(Data excerpts)
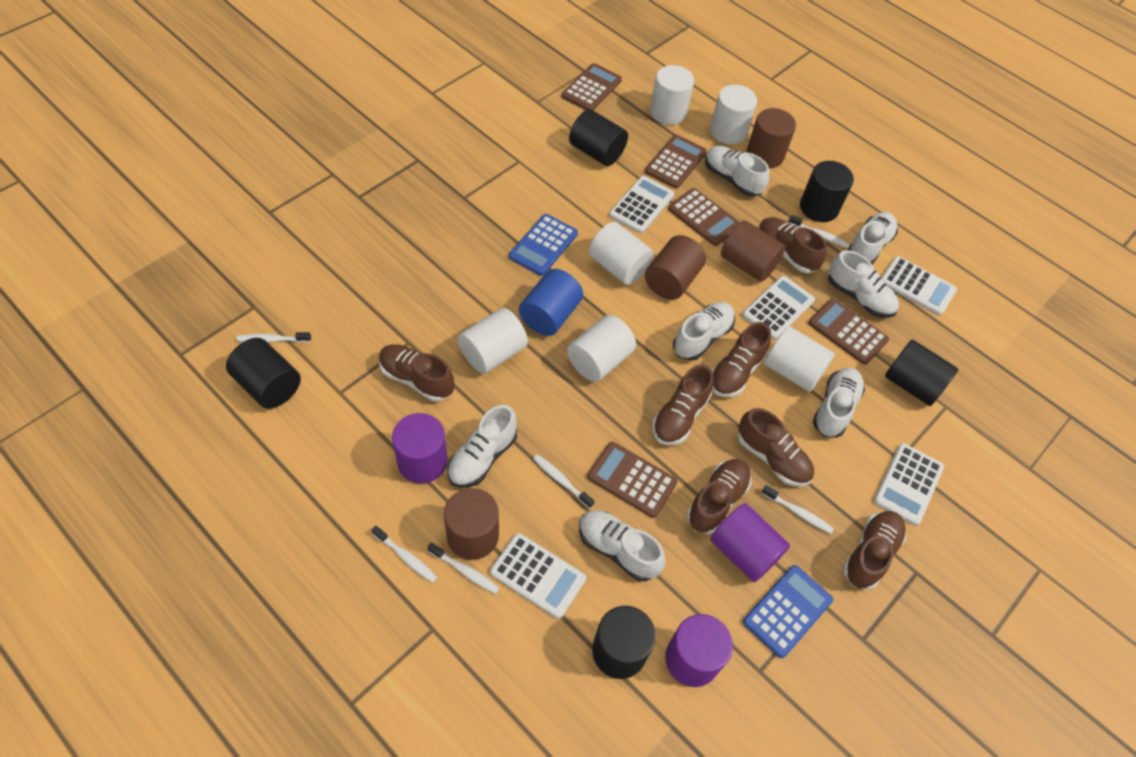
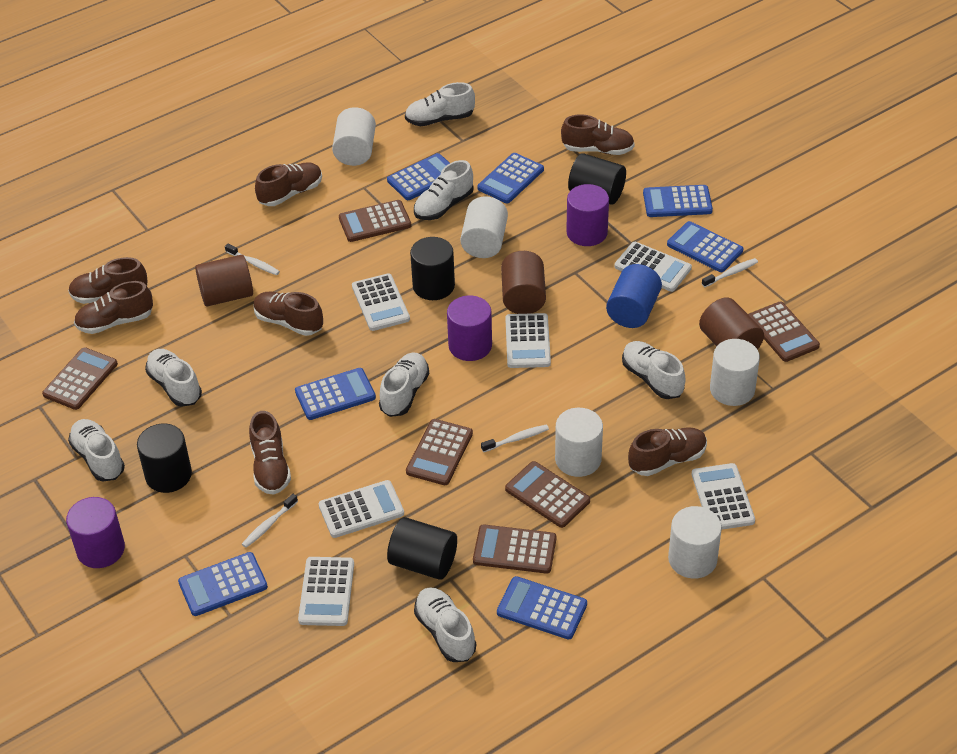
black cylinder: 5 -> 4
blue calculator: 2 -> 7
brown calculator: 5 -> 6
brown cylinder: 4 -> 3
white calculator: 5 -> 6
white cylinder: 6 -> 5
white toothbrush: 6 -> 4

#### [What the task asks]
With the line containing "white calculator: 5 -> 6" as the first and the final line of the records as the last, copy that span exactly and nothing more.

#### [Finished task]
white calculator: 5 -> 6
white cylinder: 6 -> 5
white toothbrush: 6 -> 4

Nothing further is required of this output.